┌────────

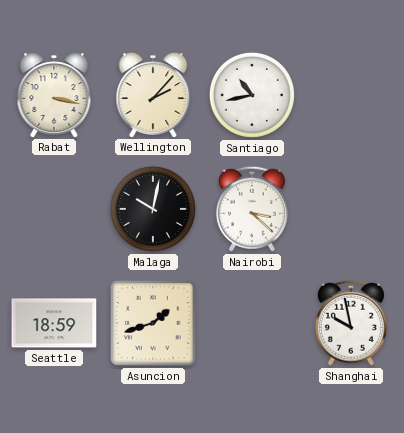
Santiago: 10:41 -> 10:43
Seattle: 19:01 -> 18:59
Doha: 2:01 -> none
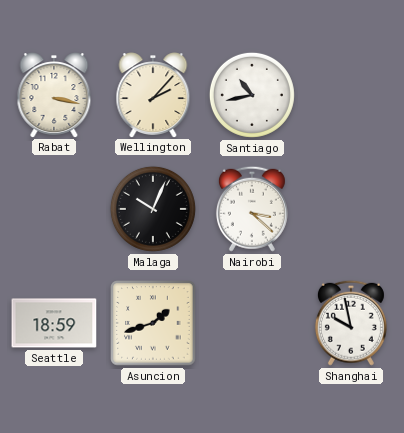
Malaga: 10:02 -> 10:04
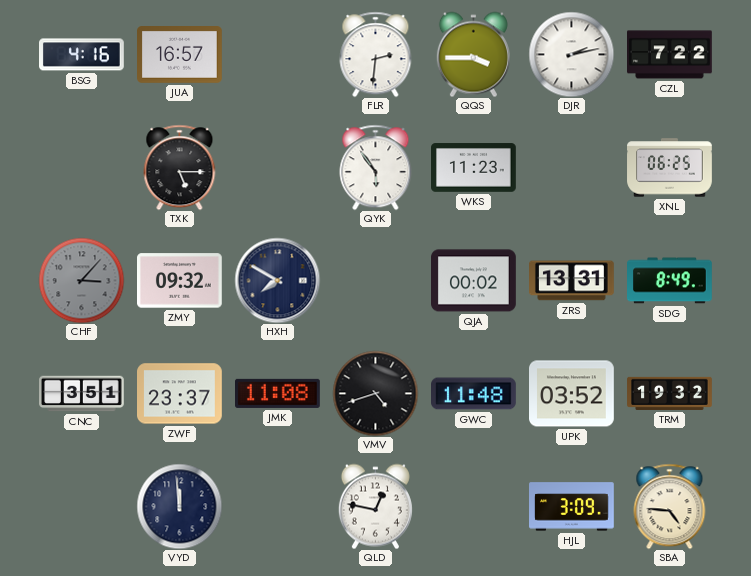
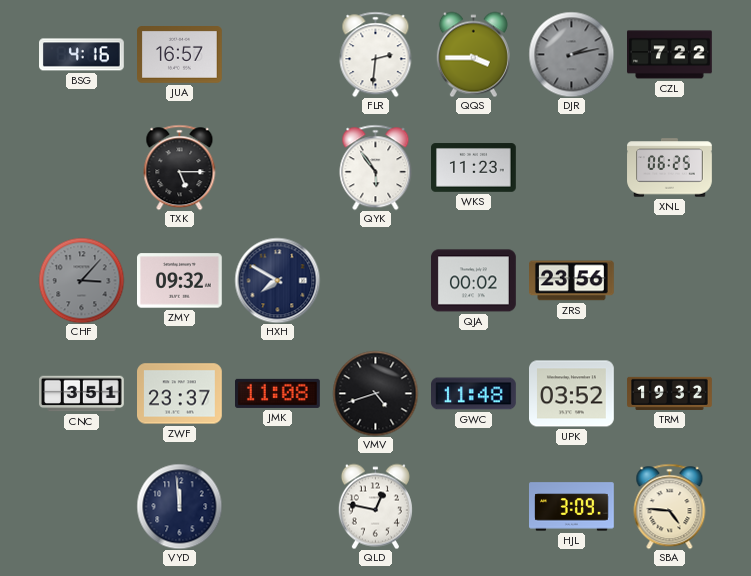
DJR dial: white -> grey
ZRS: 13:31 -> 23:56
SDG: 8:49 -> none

└────────

### Requirements:
Can you render every line of the records above as a Markdown table with the columns Row and Entry, skipping blank lines and leaving out the pictures?

### Written answer:
| Row | Entry |
|---|---|
| 1 | Santiago: 10:41 -> 10:43 |
| 2 | Seattle: 19:01 -> 18:59 |
| 3 | Doha: 2:01 -> none |
| 4 | Malaga: 10:02 -> 10:04 |
| 5 | DJR dial: white -> grey |
| 6 | ZRS: 13:31 -> 23:56 |
| 7 | SDG: 8:49 -> none |